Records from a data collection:
------

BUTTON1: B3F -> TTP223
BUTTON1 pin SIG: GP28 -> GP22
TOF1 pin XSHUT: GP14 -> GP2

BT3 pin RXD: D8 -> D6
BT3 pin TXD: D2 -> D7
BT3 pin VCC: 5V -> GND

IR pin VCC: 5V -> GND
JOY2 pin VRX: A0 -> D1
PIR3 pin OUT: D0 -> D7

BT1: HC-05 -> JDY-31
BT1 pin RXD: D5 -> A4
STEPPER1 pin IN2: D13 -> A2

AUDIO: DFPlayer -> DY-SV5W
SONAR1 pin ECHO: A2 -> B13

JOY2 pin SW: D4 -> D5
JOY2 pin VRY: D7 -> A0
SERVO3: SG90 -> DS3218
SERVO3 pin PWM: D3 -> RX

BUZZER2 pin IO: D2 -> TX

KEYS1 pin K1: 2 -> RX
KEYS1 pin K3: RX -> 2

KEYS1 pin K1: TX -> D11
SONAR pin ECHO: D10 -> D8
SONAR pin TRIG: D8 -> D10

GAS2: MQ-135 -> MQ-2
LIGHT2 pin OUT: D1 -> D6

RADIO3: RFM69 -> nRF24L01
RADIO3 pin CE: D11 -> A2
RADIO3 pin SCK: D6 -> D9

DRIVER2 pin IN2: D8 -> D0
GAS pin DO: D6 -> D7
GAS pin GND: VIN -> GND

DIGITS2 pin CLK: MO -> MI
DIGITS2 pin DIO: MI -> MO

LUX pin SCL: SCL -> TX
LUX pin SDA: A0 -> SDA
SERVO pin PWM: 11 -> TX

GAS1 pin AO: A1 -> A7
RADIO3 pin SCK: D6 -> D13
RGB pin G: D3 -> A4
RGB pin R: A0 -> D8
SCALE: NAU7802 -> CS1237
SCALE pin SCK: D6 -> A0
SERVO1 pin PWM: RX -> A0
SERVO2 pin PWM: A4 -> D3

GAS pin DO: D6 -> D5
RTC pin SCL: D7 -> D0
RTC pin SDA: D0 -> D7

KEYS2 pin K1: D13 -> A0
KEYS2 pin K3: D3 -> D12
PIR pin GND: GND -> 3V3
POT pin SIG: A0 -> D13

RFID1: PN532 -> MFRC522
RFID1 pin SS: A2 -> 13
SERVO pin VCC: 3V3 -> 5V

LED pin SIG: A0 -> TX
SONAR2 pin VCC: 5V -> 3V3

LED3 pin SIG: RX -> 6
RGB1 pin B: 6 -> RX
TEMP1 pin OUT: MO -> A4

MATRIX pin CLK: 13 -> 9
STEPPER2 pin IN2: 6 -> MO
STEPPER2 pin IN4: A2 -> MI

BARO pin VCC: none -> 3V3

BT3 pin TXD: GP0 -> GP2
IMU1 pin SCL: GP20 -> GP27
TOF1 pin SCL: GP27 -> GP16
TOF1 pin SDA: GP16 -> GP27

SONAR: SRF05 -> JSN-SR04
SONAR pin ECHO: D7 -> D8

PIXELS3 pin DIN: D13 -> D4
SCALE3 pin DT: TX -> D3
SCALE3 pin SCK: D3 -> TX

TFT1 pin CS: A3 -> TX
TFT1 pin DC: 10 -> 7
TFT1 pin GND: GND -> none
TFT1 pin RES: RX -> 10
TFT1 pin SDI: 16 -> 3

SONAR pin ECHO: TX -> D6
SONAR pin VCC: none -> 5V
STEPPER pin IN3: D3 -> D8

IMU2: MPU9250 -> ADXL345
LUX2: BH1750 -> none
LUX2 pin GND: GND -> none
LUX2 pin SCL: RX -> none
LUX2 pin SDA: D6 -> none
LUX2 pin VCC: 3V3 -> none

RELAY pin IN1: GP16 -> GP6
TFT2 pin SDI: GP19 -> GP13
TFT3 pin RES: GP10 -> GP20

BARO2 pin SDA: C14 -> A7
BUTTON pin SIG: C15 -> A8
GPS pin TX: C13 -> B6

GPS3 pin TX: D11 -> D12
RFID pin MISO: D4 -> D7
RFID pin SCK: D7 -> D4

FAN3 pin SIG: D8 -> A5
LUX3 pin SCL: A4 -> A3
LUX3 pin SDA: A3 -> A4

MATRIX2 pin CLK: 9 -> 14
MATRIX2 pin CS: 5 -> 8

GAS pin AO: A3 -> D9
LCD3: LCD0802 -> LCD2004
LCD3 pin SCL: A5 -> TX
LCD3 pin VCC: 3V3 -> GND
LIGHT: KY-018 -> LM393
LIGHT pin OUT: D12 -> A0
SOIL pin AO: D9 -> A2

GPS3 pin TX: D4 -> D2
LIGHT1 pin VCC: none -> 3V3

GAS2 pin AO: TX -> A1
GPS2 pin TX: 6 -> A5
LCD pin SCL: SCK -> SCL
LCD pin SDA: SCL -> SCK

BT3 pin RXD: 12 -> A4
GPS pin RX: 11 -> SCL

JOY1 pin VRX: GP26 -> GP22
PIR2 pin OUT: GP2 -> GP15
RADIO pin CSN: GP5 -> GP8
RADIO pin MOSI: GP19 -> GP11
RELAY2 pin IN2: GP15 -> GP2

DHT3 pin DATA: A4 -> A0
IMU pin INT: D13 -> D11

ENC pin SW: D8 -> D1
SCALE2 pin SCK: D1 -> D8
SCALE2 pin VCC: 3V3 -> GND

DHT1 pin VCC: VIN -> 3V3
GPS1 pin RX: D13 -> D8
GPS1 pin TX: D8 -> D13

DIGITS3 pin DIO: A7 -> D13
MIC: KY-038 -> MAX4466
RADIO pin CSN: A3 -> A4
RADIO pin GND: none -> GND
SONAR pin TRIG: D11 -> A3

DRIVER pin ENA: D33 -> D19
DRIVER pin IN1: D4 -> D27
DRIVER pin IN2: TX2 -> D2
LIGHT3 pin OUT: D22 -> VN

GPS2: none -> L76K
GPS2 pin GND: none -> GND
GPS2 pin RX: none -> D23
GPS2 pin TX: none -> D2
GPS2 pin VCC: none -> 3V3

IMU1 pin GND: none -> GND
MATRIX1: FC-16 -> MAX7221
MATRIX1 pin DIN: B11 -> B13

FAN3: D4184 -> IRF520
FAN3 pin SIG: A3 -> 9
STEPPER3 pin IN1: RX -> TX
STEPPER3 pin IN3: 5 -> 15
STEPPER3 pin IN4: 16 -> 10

------

EXERCISE DETAILS: Output every entry exactly.

RESPONSE:
BUTTON1: B3F -> TTP223
BUTTON1 pin SIG: GP28 -> GP22
TOF1 pin XSHUT: GP14 -> GP2

BT3 pin RXD: D8 -> D6
BT3 pin TXD: D2 -> D7
BT3 pin VCC: 5V -> GND

IR pin VCC: 5V -> GND
JOY2 pin VRX: A0 -> D1
PIR3 pin OUT: D0 -> D7

BT1: HC-05 -> JDY-31
BT1 pin RXD: D5 -> A4
STEPPER1 pin IN2: D13 -> A2

AUDIO: DFPlayer -> DY-SV5W
SONAR1 pin ECHO: A2 -> B13

JOY2 pin SW: D4 -> D5
JOY2 pin VRY: D7 -> A0
SERVO3: SG90 -> DS3218
SERVO3 pin PWM: D3 -> RX

BUZZER2 pin IO: D2 -> TX

KEYS1 pin K1: 2 -> RX
KEYS1 pin K3: RX -> 2

KEYS1 pin K1: TX -> D11
SONAR pin ECHO: D10 -> D8
SONAR pin TRIG: D8 -> D10

GAS2: MQ-135 -> MQ-2
LIGHT2 pin OUT: D1 -> D6

RADIO3: RFM69 -> nRF24L01
RADIO3 pin CE: D11 -> A2
RADIO3 pin SCK: D6 -> D9

DRIVER2 pin IN2: D8 -> D0
GAS pin DO: D6 -> D7
GAS pin GND: VIN -> GND

DIGITS2 pin CLK: MO -> MI
DIGITS2 pin DIO: MI -> MO

LUX pin SCL: SCL -> TX
LUX pin SDA: A0 -> SDA
SERVO pin PWM: 11 -> TX

GAS1 pin AO: A1 -> A7
RADIO3 pin SCK: D6 -> D13
RGB pin G: D3 -> A4
RGB pin R: A0 -> D8
SCALE: NAU7802 -> CS1237
SCALE pin SCK: D6 -> A0
SERVO1 pin PWM: RX -> A0
SERVO2 pin PWM: A4 -> D3

GAS pin DO: D6 -> D5
RTC pin SCL: D7 -> D0
RTC pin SDA: D0 -> D7

KEYS2 pin K1: D13 -> A0
KEYS2 pin K3: D3 -> D12
PIR pin GND: GND -> 3V3
POT pin SIG: A0 -> D13

RFID1: PN532 -> MFRC522
RFID1 pin SS: A2 -> 13
SERVO pin VCC: 3V3 -> 5V

LED pin SIG: A0 -> TX
SONAR2 pin VCC: 5V -> 3V3

LED3 pin SIG: RX -> 6
RGB1 pin B: 6 -> RX
TEMP1 pin OUT: MO -> A4

MATRIX pin CLK: 13 -> 9
STEPPER2 pin IN2: 6 -> MO
STEPPER2 pin IN4: A2 -> MI

BARO pin VCC: none -> 3V3

BT3 pin TXD: GP0 -> GP2
IMU1 pin SCL: GP20 -> GP27
TOF1 pin SCL: GP27 -> GP16
TOF1 pin SDA: GP16 -> GP27

SONAR: SRF05 -> JSN-SR04
SONAR pin ECHO: D7 -> D8

PIXELS3 pin DIN: D13 -> D4
SCALE3 pin DT: TX -> D3
SCALE3 pin SCK: D3 -> TX

TFT1 pin CS: A3 -> TX
TFT1 pin DC: 10 -> 7
TFT1 pin GND: GND -> none
TFT1 pin RES: RX -> 10
TFT1 pin SDI: 16 -> 3

SONAR pin ECHO: TX -> D6
SONAR pin VCC: none -> 5V
STEPPER pin IN3: D3 -> D8

IMU2: MPU9250 -> ADXL345
LUX2: BH1750 -> none
LUX2 pin GND: GND -> none
LUX2 pin SCL: RX -> none
LUX2 pin SDA: D6 -> none
LUX2 pin VCC: 3V3 -> none

RELAY pin IN1: GP16 -> GP6
TFT2 pin SDI: GP19 -> GP13
TFT3 pin RES: GP10 -> GP20

BARO2 pin SDA: C14 -> A7
BUTTON pin SIG: C15 -> A8
GPS pin TX: C13 -> B6

GPS3 pin TX: D11 -> D12
RFID pin MISO: D4 -> D7
RFID pin SCK: D7 -> D4

FAN3 pin SIG: D8 -> A5
LUX3 pin SCL: A4 -> A3
LUX3 pin SDA: A3 -> A4

MATRIX2 pin CLK: 9 -> 14
MATRIX2 pin CS: 5 -> 8

GAS pin AO: A3 -> D9
LCD3: LCD0802 -> LCD2004
LCD3 pin SCL: A5 -> TX
LCD3 pin VCC: 3V3 -> GND
LIGHT: KY-018 -> LM393
LIGHT pin OUT: D12 -> A0
SOIL pin AO: D9 -> A2

GPS3 pin TX: D4 -> D2
LIGHT1 pin VCC: none -> 3V3

GAS2 pin AO: TX -> A1
GPS2 pin TX: 6 -> A5
LCD pin SCL: SCK -> SCL
LCD pin SDA: SCL -> SCK

BT3 pin RXD: 12 -> A4
GPS pin RX: 11 -> SCL

JOY1 pin VRX: GP26 -> GP22
PIR2 pin OUT: GP2 -> GP15
RADIO pin CSN: GP5 -> GP8
RADIO pin MOSI: GP19 -> GP11
RELAY2 pin IN2: GP15 -> GP2

DHT3 pin DATA: A4 -> A0
IMU pin INT: D13 -> D11

ENC pin SW: D8 -> D1
SCALE2 pin SCK: D1 -> D8
SCALE2 pin VCC: 3V3 -> GND

DHT1 pin VCC: VIN -> 3V3
GPS1 pin RX: D13 -> D8
GPS1 pin TX: D8 -> D13

DIGITS3 pin DIO: A7 -> D13
MIC: KY-038 -> MAX4466
RADIO pin CSN: A3 -> A4
RADIO pin GND: none -> GND
SONAR pin TRIG: D11 -> A3

DRIVER pin ENA: D33 -> D19
DRIVER pin IN1: D4 -> D27
DRIVER pin IN2: TX2 -> D2
LIGHT3 pin OUT: D22 -> VN

GPS2: none -> L76K
GPS2 pin GND: none -> GND
GPS2 pin RX: none -> D23
GPS2 pin TX: none -> D2
GPS2 pin VCC: none -> 3V3

IMU1 pin GND: none -> GND
MATRIX1: FC-16 -> MAX7221
MATRIX1 pin DIN: B11 -> B13

FAN3: D4184 -> IRF520
FAN3 pin SIG: A3 -> 9
STEPPER3 pin IN1: RX -> TX
STEPPER3 pin IN3: 5 -> 15
STEPPER3 pin IN4: 16 -> 10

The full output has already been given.